• Aim of the task
Everything from the first line of the entries through the line containing "(363, 301) = (356, 216): turquoise" is to be retyped exactly, and nothing beyond it.

┌──

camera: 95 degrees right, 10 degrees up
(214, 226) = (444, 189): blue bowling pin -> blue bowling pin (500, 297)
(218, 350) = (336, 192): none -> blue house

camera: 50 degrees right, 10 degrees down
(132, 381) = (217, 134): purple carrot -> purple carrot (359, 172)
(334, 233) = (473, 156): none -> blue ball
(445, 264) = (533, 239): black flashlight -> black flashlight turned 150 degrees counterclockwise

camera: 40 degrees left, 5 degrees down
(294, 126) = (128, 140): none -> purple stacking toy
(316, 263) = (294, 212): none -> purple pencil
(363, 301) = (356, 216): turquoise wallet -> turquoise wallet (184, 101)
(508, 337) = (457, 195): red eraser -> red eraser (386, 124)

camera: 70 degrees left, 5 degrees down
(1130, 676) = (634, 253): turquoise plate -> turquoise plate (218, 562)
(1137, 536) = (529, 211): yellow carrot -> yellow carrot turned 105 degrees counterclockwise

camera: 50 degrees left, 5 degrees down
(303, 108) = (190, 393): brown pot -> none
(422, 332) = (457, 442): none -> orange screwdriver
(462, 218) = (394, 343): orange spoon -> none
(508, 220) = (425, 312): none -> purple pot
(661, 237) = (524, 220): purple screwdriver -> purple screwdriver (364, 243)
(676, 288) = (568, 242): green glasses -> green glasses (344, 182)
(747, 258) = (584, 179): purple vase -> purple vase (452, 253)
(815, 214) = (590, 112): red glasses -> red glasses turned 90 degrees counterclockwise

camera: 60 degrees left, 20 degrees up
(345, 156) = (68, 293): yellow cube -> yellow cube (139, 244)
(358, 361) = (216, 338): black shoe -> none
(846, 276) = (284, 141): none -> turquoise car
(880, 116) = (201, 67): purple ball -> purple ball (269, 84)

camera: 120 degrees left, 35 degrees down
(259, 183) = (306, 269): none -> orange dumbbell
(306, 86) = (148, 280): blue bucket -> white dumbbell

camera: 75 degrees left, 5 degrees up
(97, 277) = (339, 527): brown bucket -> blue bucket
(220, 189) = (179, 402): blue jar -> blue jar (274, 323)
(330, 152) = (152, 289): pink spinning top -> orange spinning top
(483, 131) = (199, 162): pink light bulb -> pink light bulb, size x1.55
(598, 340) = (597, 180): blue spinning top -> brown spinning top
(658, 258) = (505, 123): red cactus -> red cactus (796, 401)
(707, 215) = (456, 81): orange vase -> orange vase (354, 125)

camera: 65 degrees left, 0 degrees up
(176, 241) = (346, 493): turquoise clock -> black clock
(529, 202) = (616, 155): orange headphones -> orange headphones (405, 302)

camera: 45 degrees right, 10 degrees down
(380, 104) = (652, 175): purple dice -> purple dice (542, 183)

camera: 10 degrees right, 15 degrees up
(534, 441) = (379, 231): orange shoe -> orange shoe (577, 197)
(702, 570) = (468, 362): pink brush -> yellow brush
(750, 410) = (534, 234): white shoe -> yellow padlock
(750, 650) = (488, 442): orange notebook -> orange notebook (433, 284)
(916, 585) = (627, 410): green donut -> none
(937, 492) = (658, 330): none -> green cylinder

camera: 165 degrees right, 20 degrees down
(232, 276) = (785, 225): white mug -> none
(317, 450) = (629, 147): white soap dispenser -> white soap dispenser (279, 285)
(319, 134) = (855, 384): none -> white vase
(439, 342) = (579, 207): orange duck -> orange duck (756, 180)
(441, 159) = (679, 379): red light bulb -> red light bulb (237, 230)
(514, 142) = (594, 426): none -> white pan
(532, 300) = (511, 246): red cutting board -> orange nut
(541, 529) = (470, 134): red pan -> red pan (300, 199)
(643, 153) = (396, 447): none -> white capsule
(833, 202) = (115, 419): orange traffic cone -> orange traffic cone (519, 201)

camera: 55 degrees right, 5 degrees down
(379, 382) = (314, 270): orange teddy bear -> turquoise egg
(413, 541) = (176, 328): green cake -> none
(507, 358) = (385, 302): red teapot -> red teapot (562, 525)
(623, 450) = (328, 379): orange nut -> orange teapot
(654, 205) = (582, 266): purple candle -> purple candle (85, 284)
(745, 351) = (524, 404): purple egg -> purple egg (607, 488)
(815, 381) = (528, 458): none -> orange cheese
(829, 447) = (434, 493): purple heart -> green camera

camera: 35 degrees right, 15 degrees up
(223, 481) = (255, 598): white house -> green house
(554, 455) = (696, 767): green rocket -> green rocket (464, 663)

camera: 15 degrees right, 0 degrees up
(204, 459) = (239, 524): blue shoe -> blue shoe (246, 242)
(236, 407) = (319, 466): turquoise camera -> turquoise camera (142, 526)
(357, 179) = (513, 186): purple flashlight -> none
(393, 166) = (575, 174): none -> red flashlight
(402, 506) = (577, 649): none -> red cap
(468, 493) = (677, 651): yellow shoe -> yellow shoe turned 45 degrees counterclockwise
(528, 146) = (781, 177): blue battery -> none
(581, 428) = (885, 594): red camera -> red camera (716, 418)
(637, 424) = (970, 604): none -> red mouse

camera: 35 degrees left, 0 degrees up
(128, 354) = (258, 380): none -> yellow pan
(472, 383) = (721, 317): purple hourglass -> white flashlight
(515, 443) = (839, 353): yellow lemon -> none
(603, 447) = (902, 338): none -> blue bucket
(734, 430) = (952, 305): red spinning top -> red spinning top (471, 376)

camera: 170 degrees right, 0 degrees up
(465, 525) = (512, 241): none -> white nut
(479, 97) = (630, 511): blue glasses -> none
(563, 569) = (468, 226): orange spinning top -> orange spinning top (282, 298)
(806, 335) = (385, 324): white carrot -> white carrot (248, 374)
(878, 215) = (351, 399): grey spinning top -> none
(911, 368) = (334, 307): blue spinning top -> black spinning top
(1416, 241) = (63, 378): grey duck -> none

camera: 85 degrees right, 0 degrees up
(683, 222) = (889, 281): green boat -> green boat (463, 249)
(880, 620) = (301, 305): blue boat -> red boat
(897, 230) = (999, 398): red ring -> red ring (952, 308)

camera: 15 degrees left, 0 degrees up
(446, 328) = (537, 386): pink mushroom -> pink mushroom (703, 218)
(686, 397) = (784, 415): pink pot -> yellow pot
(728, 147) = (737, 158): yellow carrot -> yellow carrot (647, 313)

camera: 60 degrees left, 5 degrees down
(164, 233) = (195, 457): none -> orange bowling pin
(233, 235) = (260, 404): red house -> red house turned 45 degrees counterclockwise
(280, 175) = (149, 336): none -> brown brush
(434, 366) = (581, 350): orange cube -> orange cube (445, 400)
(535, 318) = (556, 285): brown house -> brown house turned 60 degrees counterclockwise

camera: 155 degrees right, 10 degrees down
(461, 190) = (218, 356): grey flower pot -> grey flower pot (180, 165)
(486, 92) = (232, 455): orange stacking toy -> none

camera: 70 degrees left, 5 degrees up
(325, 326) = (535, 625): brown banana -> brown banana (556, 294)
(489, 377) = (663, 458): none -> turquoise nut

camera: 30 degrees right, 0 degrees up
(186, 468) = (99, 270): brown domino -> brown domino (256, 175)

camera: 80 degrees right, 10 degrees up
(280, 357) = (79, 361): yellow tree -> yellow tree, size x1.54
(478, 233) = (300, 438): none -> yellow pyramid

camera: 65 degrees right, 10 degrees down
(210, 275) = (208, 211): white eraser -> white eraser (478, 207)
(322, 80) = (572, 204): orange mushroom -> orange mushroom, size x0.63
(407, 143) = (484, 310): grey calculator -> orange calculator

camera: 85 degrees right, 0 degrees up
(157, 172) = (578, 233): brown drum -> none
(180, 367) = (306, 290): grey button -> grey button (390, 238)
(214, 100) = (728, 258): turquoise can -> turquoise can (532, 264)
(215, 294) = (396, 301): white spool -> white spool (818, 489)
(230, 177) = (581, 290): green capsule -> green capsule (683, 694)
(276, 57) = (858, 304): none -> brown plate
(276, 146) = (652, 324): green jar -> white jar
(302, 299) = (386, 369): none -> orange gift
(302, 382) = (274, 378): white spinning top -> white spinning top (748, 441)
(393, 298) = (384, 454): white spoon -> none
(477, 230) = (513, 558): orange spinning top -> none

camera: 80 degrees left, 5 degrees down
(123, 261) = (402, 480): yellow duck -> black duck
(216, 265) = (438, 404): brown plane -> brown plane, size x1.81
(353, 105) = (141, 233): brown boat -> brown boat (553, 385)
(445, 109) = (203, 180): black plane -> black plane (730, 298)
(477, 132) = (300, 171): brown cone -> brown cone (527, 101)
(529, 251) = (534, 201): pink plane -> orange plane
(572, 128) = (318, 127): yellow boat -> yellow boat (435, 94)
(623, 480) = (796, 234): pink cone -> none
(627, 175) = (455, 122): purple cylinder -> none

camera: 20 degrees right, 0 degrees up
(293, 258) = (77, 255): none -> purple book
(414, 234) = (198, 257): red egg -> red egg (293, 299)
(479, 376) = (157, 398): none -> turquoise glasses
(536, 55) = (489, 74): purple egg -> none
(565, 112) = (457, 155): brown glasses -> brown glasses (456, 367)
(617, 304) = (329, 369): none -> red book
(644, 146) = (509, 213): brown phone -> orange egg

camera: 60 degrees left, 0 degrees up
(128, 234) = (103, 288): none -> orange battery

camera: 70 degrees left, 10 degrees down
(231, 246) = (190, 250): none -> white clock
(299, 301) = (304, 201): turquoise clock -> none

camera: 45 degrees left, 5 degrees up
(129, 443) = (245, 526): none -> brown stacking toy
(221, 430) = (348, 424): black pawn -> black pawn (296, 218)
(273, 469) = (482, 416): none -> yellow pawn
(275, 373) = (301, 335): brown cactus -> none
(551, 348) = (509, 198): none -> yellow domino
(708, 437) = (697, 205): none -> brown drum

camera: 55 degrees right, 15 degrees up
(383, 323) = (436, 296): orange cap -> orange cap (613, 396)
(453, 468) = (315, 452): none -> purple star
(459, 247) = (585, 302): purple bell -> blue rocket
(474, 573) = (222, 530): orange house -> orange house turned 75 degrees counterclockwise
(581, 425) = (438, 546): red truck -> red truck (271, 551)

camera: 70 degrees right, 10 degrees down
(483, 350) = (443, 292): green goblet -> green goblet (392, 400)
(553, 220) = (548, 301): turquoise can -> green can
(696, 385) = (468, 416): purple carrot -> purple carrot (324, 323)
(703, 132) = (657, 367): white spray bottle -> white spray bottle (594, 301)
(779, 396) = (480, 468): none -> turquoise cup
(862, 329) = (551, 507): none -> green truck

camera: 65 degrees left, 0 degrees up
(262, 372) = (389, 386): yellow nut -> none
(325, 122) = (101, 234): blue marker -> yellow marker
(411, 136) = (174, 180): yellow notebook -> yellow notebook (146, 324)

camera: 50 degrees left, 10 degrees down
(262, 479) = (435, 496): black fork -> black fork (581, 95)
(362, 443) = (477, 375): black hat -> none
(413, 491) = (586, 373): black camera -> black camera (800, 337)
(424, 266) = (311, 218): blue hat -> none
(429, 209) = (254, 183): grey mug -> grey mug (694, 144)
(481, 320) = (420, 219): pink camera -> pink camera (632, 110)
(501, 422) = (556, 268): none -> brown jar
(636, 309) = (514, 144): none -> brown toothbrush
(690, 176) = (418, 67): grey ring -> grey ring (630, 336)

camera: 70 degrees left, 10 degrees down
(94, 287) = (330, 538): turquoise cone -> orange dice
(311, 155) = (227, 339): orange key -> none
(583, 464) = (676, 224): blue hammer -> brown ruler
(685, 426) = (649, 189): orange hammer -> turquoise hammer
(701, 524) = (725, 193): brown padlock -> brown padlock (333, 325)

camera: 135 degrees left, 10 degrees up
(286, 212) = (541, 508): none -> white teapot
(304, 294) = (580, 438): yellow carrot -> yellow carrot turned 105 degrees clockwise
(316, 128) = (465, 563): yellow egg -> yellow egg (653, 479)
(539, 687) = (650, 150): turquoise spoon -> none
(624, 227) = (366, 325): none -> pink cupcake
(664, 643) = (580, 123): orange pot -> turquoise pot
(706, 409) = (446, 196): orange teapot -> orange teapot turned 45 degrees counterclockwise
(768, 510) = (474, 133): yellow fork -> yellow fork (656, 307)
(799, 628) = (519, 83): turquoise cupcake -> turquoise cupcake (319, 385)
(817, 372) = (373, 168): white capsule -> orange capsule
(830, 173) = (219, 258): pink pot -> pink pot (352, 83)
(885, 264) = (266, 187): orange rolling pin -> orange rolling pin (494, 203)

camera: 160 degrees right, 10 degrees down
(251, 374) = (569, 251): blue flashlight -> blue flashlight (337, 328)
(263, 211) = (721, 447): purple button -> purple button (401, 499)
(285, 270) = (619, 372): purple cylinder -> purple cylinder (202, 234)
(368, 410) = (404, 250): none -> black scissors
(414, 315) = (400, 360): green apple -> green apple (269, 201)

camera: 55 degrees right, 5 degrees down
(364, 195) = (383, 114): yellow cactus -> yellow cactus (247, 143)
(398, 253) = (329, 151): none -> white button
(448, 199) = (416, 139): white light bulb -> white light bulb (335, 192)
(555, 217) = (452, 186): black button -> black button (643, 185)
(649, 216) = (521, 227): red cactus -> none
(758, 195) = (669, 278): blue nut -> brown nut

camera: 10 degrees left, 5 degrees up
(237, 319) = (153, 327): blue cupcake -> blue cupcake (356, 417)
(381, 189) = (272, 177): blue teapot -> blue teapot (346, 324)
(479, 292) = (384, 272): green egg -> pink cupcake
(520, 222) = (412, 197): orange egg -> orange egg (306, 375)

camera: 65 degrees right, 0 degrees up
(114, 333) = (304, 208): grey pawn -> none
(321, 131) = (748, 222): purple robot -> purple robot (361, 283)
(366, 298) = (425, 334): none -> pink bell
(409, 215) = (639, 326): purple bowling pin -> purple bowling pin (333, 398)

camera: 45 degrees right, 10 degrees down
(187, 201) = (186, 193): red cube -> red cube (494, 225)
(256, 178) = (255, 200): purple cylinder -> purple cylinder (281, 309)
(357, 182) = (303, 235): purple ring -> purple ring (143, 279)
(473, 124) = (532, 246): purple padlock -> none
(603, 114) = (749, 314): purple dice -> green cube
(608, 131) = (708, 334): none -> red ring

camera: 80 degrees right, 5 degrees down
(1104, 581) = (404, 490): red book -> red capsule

└──

• Solution for this task
camera: 95 degrees right, 10 degrees up
(214, 226) = (444, 189): blue bowling pin -> blue bowling pin (500, 297)
(218, 350) = (336, 192): none -> blue house

camera: 50 degrees right, 10 degrees down
(132, 381) = (217, 134): purple carrot -> purple carrot (359, 172)
(334, 233) = (473, 156): none -> blue ball
(445, 264) = (533, 239): black flashlight -> black flashlight turned 150 degrees counterclockwise

camera: 40 degrees left, 5 degrees down
(294, 126) = (128, 140): none -> purple stacking toy
(316, 263) = (294, 212): none -> purple pencil
(363, 301) = (356, 216): turquoise wallet -> turquoise wallet (184, 101)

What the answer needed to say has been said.